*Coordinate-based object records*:
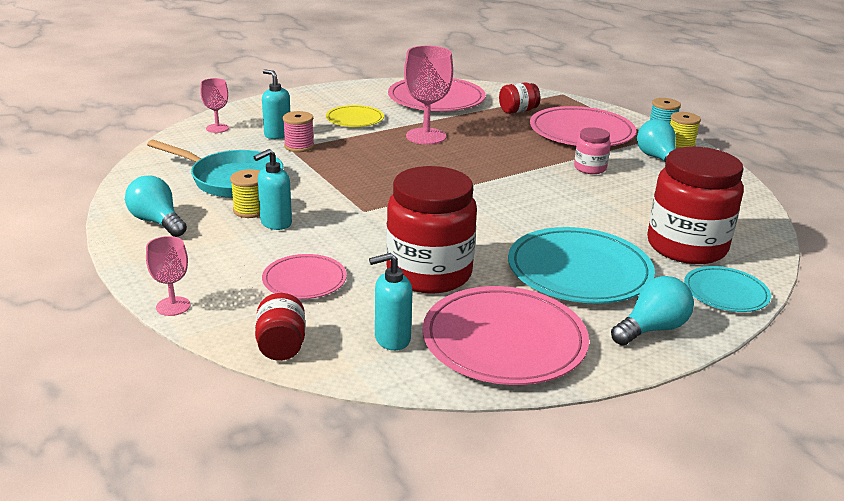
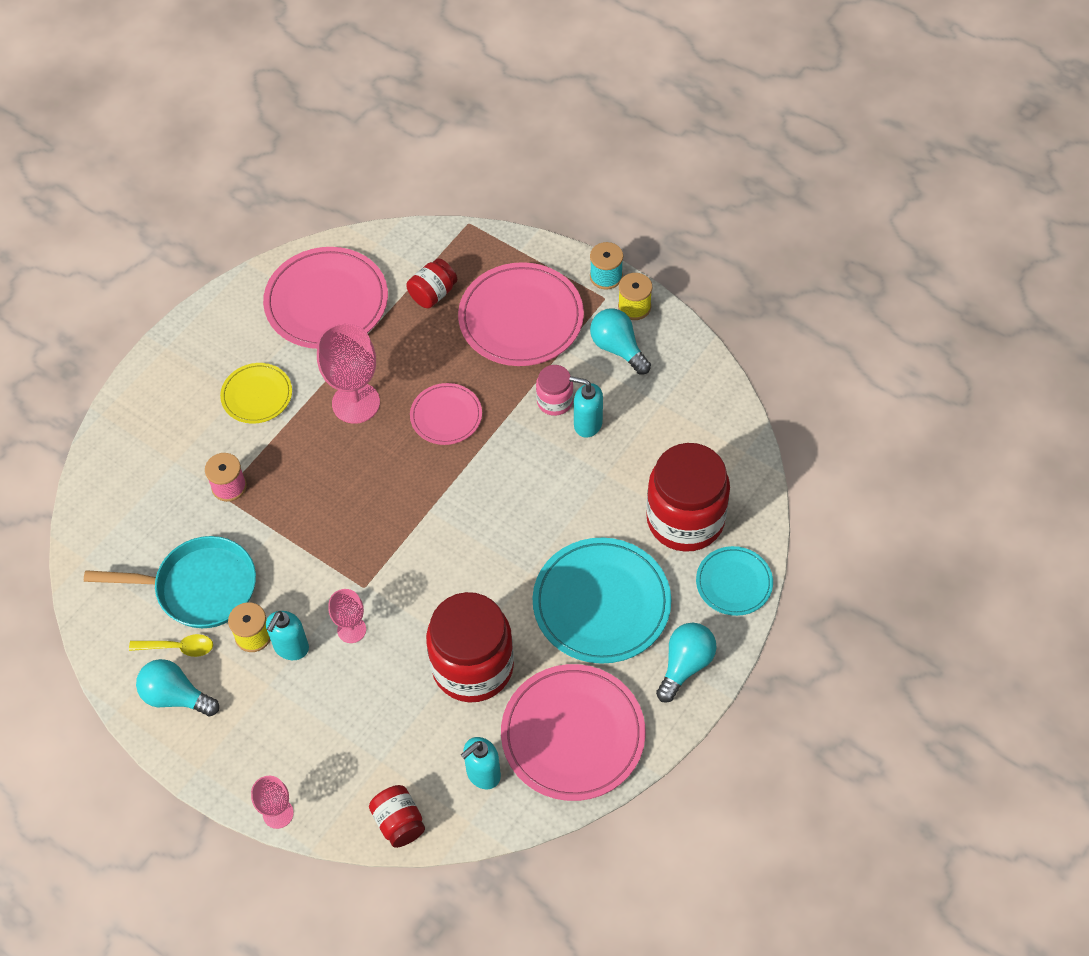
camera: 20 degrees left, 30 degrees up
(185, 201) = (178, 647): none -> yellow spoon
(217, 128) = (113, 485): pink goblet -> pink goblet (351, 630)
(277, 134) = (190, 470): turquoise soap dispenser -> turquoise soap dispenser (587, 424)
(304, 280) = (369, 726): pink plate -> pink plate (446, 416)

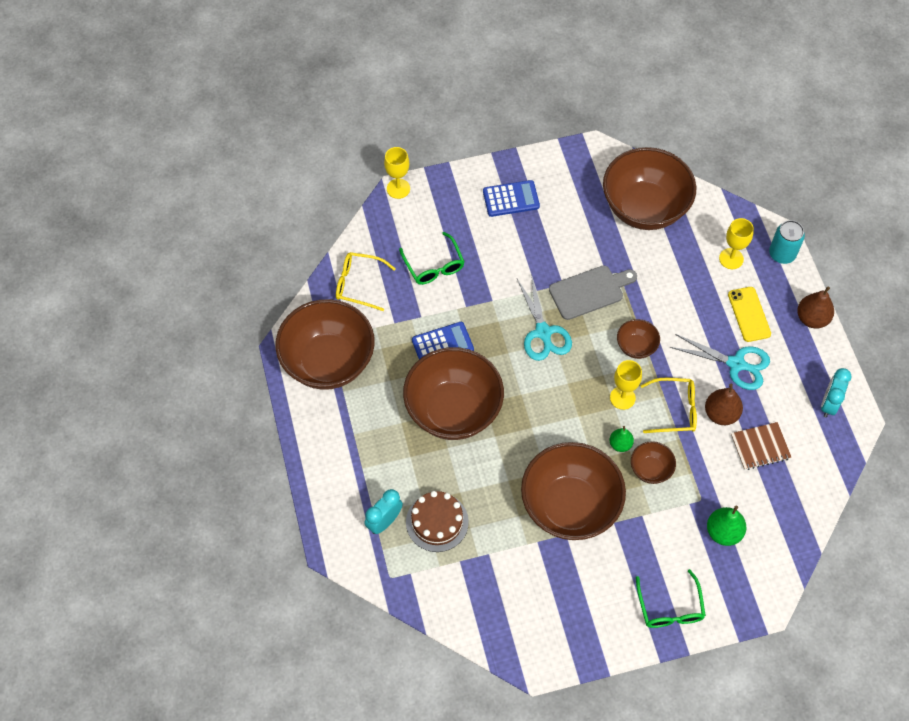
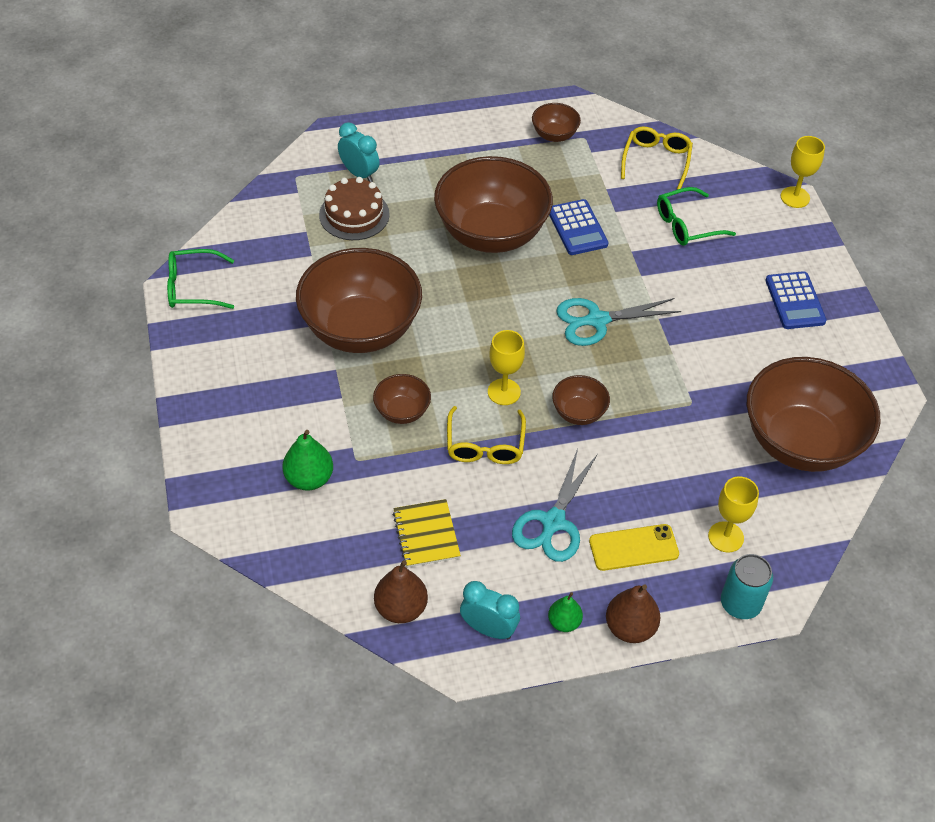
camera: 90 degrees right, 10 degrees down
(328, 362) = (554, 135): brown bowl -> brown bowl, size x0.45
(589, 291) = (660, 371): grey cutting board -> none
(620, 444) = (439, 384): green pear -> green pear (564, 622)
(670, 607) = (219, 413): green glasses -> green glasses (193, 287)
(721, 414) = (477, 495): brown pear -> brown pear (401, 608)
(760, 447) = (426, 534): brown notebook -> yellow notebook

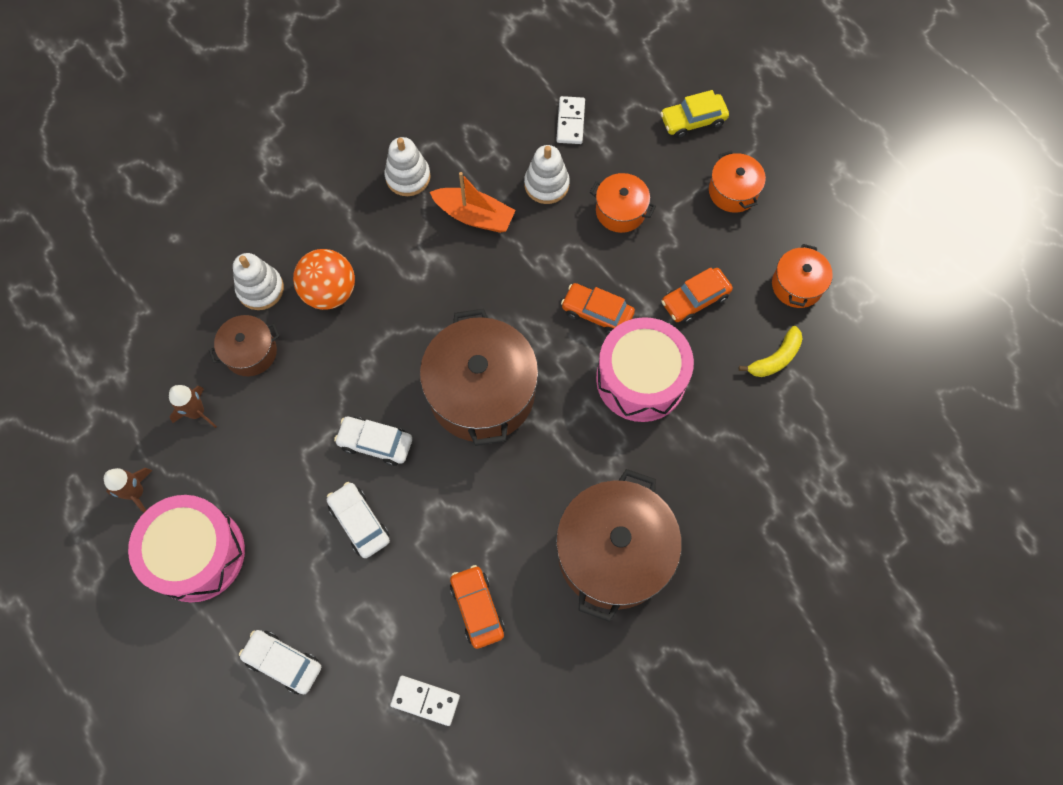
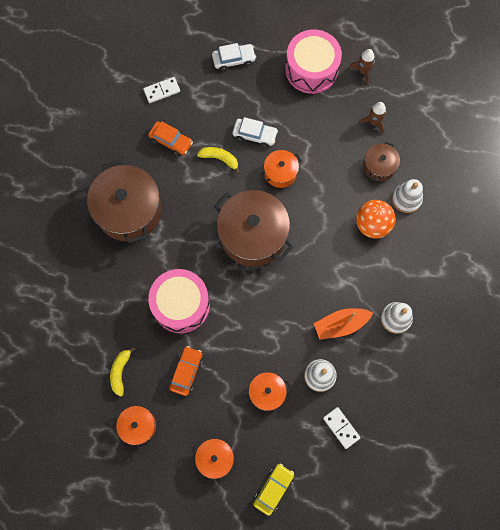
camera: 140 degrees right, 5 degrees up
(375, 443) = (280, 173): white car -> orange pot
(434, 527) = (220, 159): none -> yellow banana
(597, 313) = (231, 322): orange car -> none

*Task details*: Please retype exactly the lines from the one containing "(304, 280) = (369, 726): pink" to the last line of the records above, both included, without any pictures.

*Your solution*:
(304, 280) = (369, 726): pink plate -> pink plate (446, 416)

camera: 90 degrees right, 10 degrees down
(328, 362) = (554, 135): brown bowl -> brown bowl, size x0.45
(589, 291) = (660, 371): grey cutting board -> none
(620, 444) = (439, 384): green pear -> green pear (564, 622)
(670, 607) = (219, 413): green glasses -> green glasses (193, 287)
(721, 414) = (477, 495): brown pear -> brown pear (401, 608)
(760, 447) = (426, 534): brown notebook -> yellow notebook

camera: 140 degrees right, 5 degrees up
(375, 443) = (280, 173): white car -> orange pot
(434, 527) = (220, 159): none -> yellow banana
(597, 313) = (231, 322): orange car -> none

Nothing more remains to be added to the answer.